-------- Excerpted records
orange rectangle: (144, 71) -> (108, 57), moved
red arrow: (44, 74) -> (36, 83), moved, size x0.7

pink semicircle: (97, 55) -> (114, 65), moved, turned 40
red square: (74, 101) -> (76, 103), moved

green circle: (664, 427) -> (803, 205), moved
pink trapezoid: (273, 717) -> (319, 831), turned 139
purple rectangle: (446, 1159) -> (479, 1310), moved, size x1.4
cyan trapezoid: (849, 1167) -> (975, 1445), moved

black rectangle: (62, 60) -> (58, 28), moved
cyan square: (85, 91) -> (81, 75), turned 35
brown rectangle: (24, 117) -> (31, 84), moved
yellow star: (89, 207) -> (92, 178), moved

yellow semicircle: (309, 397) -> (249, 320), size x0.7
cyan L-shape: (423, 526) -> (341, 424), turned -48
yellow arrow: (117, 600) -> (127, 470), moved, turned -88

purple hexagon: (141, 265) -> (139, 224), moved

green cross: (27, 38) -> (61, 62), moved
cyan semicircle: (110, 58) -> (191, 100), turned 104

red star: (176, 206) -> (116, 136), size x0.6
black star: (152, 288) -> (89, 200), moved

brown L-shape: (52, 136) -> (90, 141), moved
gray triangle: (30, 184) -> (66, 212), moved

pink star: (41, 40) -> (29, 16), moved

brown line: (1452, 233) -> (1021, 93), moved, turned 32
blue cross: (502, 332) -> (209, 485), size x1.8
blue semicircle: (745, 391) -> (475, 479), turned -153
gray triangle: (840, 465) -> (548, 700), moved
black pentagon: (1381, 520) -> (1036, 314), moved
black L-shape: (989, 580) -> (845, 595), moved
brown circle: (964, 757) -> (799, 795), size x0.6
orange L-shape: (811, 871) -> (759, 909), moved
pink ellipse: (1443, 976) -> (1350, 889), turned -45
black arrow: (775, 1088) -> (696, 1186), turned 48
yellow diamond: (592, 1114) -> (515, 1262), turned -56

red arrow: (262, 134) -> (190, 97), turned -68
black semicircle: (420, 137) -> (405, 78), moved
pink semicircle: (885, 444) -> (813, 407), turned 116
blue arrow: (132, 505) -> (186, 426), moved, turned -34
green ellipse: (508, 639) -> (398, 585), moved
----------------
## To do
Starting at the top of the data above, repeat every line exactly until the line containing "blue arrow: (132, 505)" has been given, then stop.

## Your response
orange rectangle: (144, 71) -> (108, 57), moved
red arrow: (44, 74) -> (36, 83), moved, size x0.7

pink semicircle: (97, 55) -> (114, 65), moved, turned 40
red square: (74, 101) -> (76, 103), moved

green circle: (664, 427) -> (803, 205), moved
pink trapezoid: (273, 717) -> (319, 831), turned 139
purple rectangle: (446, 1159) -> (479, 1310), moved, size x1.4
cyan trapezoid: (849, 1167) -> (975, 1445), moved

black rectangle: (62, 60) -> (58, 28), moved
cyan square: (85, 91) -> (81, 75), turned 35
brown rectangle: (24, 117) -> (31, 84), moved
yellow star: (89, 207) -> (92, 178), moved

yellow semicircle: (309, 397) -> (249, 320), size x0.7
cyan L-shape: (423, 526) -> (341, 424), turned -48
yellow arrow: (117, 600) -> (127, 470), moved, turned -88

purple hexagon: (141, 265) -> (139, 224), moved

green cross: (27, 38) -> (61, 62), moved
cyan semicircle: (110, 58) -> (191, 100), turned 104

red star: (176, 206) -> (116, 136), size x0.6
black star: (152, 288) -> (89, 200), moved

brown L-shape: (52, 136) -> (90, 141), moved
gray triangle: (30, 184) -> (66, 212), moved

pink star: (41, 40) -> (29, 16), moved

brown line: (1452, 233) -> (1021, 93), moved, turned 32
blue cross: (502, 332) -> (209, 485), size x1.8
blue semicircle: (745, 391) -> (475, 479), turned -153
gray triangle: (840, 465) -> (548, 700), moved
black pentagon: (1381, 520) -> (1036, 314), moved
black L-shape: (989, 580) -> (845, 595), moved
brown circle: (964, 757) -> (799, 795), size x0.6
orange L-shape: (811, 871) -> (759, 909), moved
pink ellipse: (1443, 976) -> (1350, 889), turned -45
black arrow: (775, 1088) -> (696, 1186), turned 48
yellow diamond: (592, 1114) -> (515, 1262), turned -56

red arrow: (262, 134) -> (190, 97), turned -68
black semicircle: (420, 137) -> (405, 78), moved
pink semicircle: (885, 444) -> (813, 407), turned 116
blue arrow: (132, 505) -> (186, 426), moved, turned -34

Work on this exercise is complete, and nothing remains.